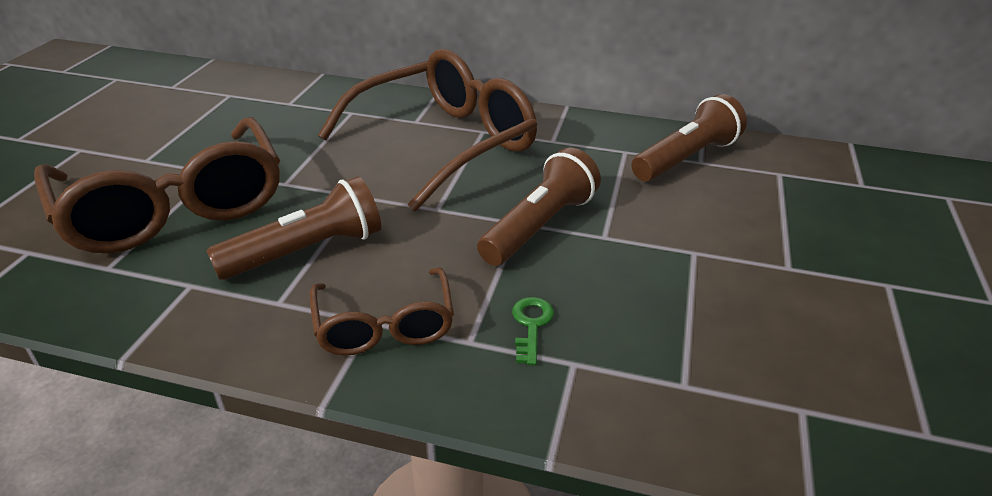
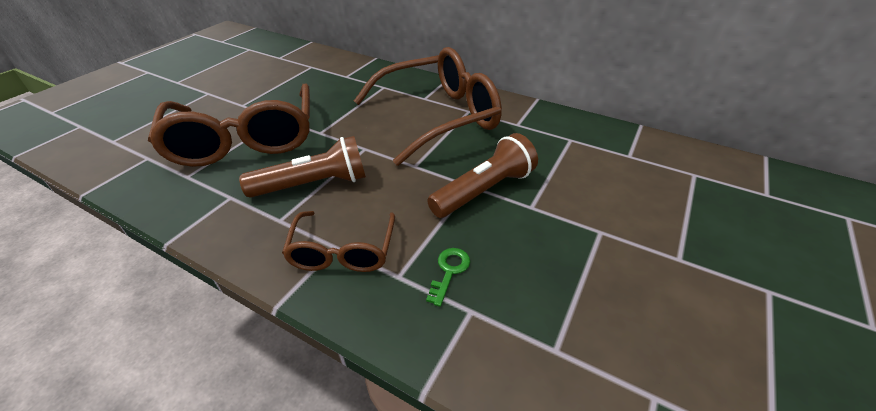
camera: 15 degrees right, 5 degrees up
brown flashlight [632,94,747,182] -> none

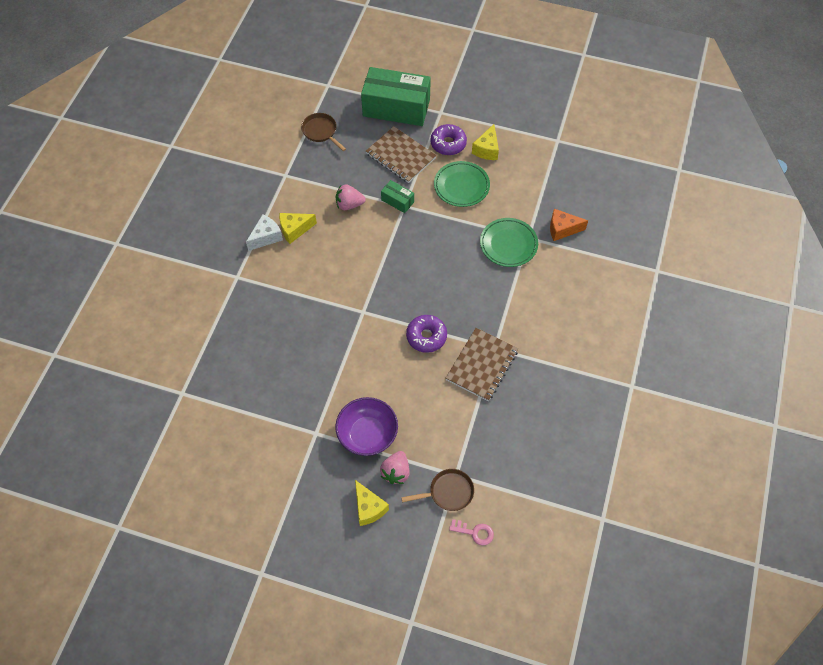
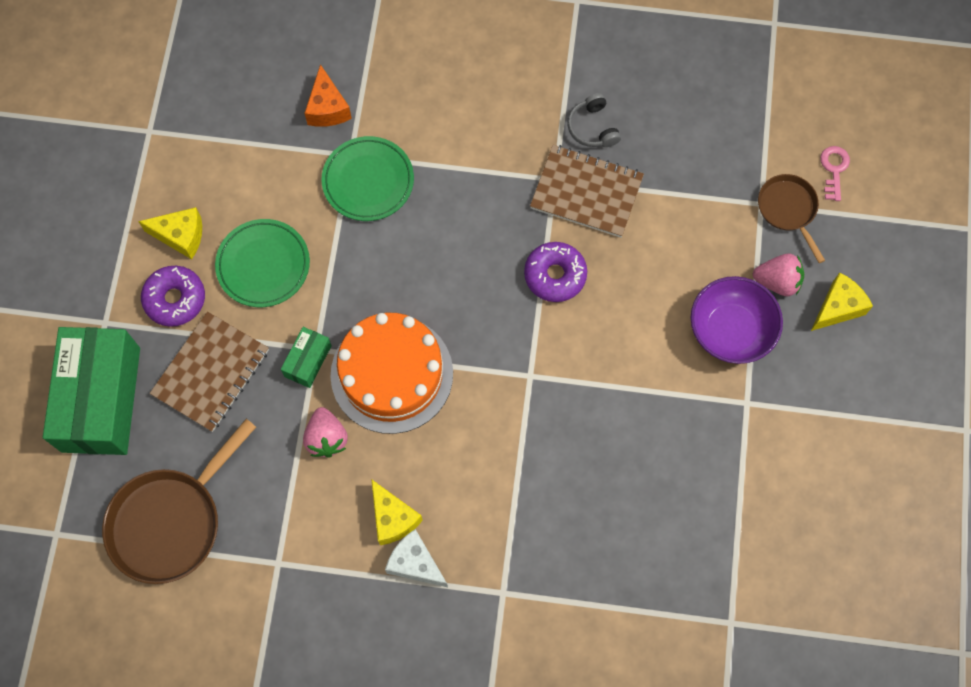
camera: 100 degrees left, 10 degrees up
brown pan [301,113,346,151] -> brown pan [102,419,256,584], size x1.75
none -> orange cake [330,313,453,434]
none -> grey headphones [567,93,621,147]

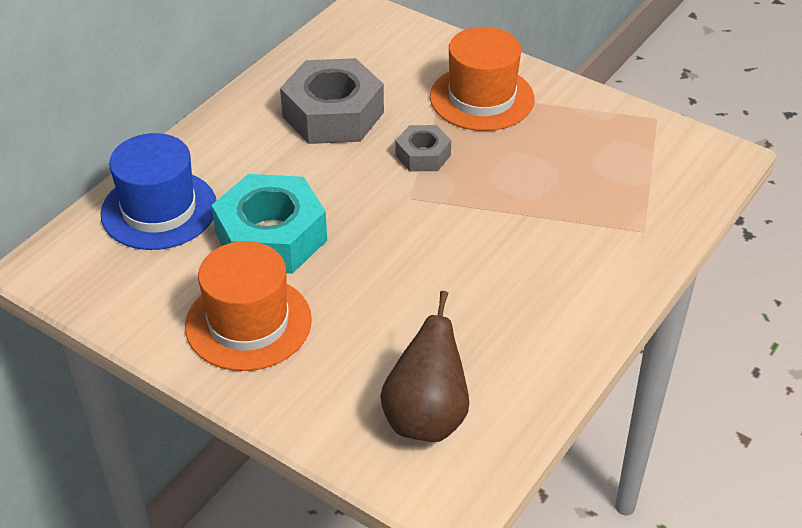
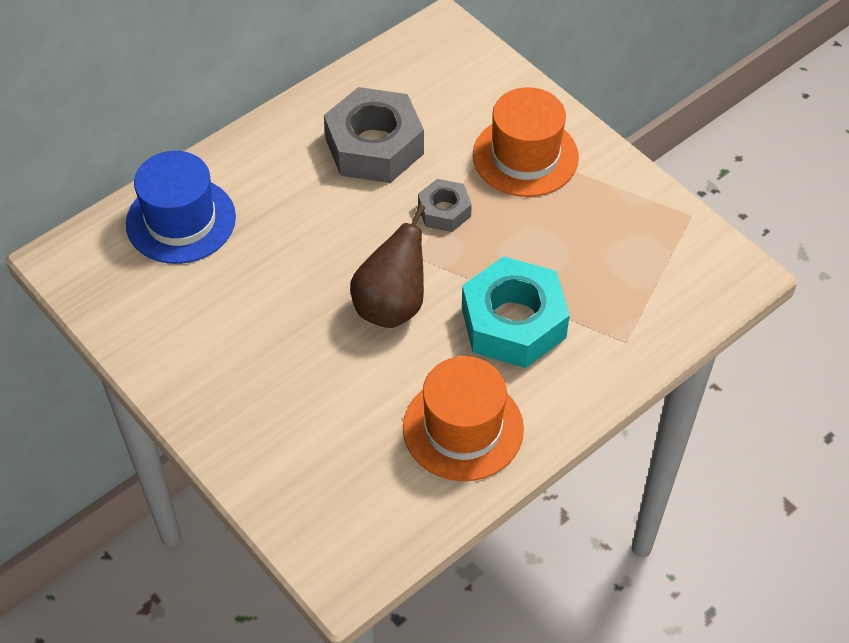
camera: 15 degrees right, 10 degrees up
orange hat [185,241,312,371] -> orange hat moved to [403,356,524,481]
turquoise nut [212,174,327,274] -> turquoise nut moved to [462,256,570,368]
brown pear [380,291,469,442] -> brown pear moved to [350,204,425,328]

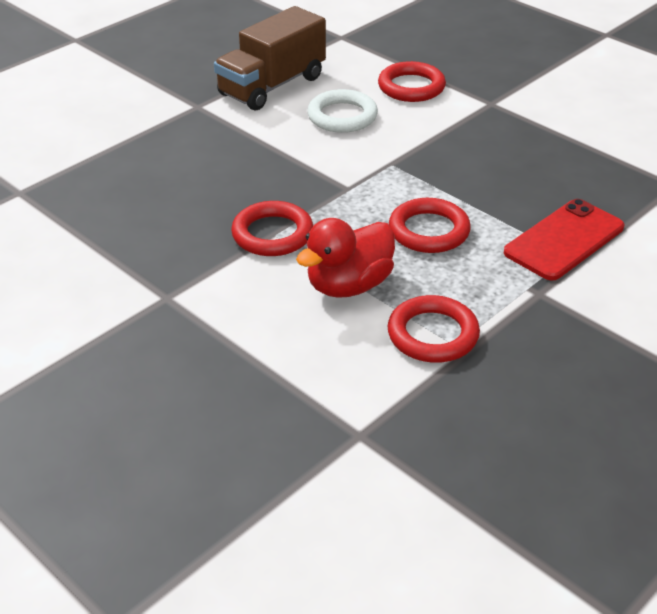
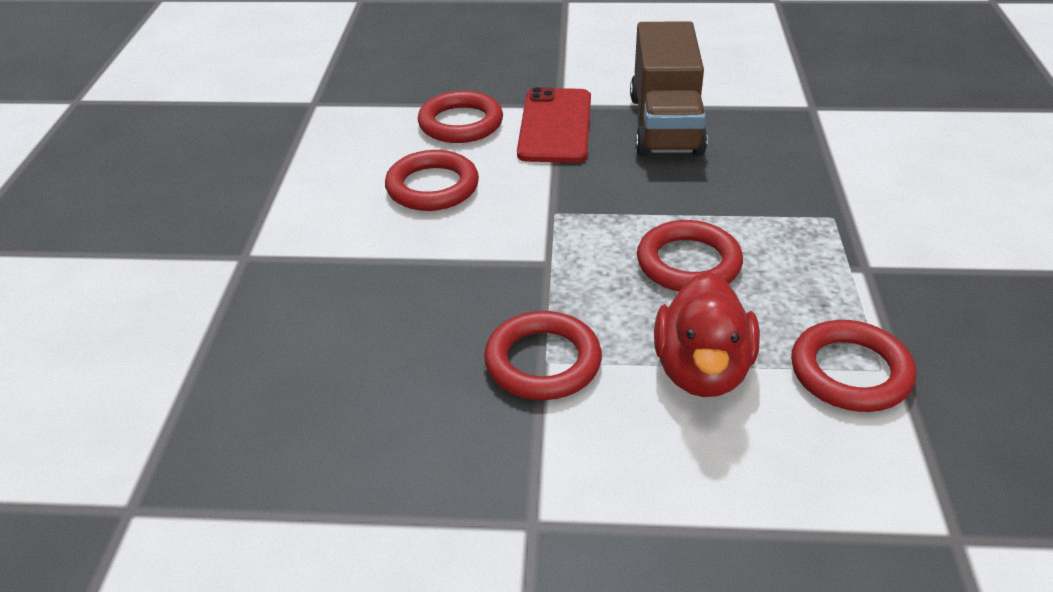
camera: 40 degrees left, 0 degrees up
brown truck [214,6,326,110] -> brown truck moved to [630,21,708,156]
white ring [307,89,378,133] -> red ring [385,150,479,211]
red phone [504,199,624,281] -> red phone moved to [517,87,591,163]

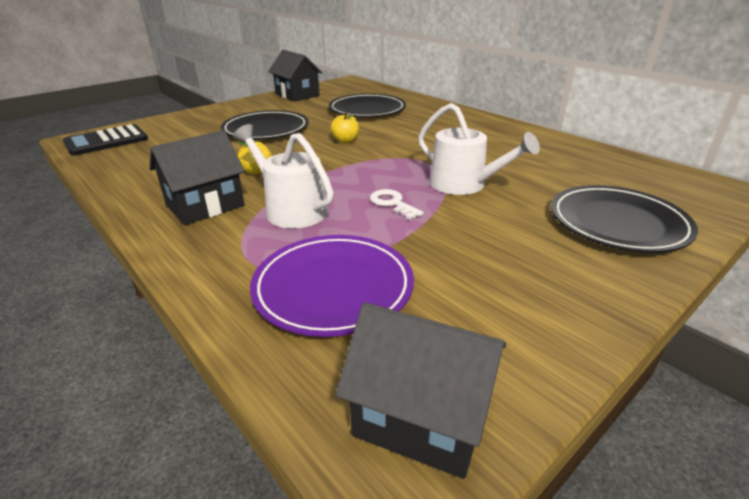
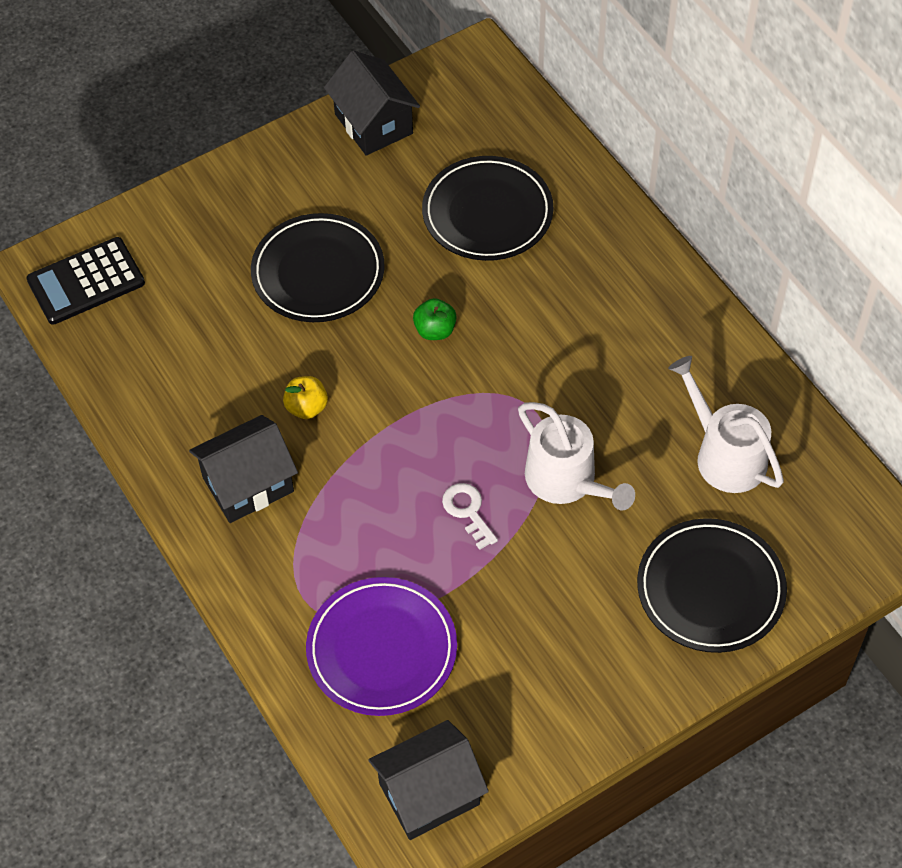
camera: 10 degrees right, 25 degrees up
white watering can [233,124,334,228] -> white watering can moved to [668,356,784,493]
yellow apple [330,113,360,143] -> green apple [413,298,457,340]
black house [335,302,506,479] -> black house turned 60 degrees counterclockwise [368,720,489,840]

·····

**WHAT TO DO:** Pictures are to be left out; the answer must otherwise be exactly the lines from the one with "red phone [504,199,624,281]" through the final line of the entries above, both included.

**RESPONSE:**
red phone [504,199,624,281] -> red phone moved to [517,87,591,163]

camera: 10 degrees right, 25 degrees up
white watering can [233,124,334,228] -> white watering can moved to [668,356,784,493]
yellow apple [330,113,360,143] -> green apple [413,298,457,340]
black house [335,302,506,479] -> black house turned 60 degrees counterclockwise [368,720,489,840]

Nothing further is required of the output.